- [GIVEN INFORMATION]
____________

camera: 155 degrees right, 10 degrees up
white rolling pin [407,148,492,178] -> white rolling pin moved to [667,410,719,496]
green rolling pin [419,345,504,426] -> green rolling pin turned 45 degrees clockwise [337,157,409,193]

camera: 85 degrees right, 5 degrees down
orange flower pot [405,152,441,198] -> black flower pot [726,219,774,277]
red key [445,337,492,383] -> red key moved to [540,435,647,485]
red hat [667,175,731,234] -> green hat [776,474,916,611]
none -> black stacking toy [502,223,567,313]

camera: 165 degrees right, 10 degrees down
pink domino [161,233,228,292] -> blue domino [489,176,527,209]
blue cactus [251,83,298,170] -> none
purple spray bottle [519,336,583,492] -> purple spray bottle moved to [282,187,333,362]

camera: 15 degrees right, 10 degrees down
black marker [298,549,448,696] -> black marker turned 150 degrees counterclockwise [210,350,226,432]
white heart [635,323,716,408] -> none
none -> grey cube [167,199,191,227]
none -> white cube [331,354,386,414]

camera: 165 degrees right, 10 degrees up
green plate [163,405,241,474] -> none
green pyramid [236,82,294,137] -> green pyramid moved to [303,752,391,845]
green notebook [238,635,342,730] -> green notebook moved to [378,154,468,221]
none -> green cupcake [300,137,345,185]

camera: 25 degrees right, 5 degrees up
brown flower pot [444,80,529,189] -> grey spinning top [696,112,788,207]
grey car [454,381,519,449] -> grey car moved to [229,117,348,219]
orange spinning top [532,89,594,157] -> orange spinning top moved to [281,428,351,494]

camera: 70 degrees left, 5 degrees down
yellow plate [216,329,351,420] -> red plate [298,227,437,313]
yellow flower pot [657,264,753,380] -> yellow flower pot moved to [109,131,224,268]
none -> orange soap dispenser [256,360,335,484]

____________

- [ASSIGNMENT] Search the entries for the word "degrees". Copy each line where it appears.

- [FINISHED TASK]
camera: 155 degrees right, 10 degrees up
green rolling pin [419,345,504,426] -> green rolling pin turned 45 degrees clockwise [337,157,409,193]
camera: 85 degrees right, 5 degrees down
camera: 165 degrees right, 10 degrees down
camera: 15 degrees right, 10 degrees down
black marker [298,549,448,696] -> black marker turned 150 degrees counterclockwise [210,350,226,432]
camera: 165 degrees right, 10 degrees up
camera: 25 degrees right, 5 degrees up
camera: 70 degrees left, 5 degrees down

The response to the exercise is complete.